▶ _Available data_
"""

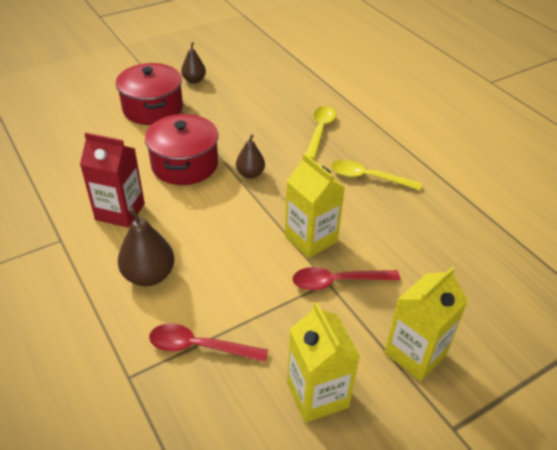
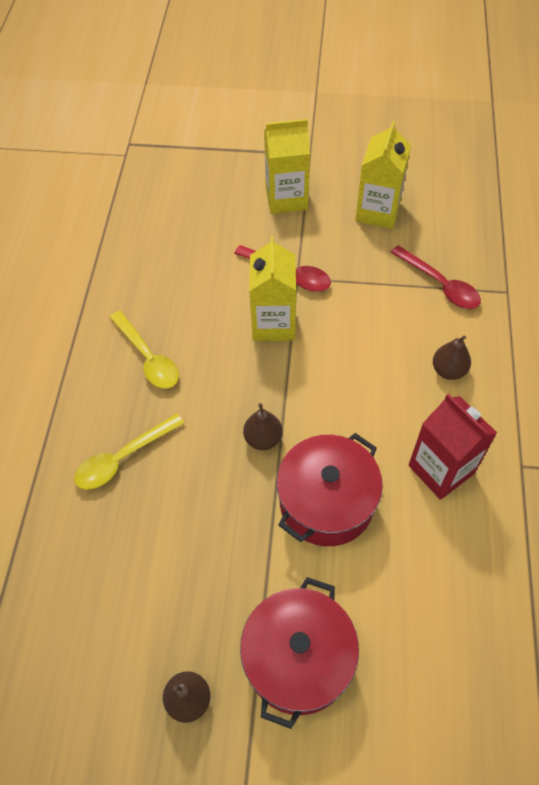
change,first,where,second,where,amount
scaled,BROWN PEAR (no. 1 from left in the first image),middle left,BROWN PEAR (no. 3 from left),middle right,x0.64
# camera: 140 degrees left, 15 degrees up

"""

▶ _Work order_
Restate the listing word for word and drop the pictures.

▶ _Task response_
change,first,where,second,where,amount
scaled,BROWN PEAR (no. 1 from left in the first image),middle left,BROWN PEAR (no. 3 from left),middle right,x0.64
# camera: 140 degrees left, 15 degrees up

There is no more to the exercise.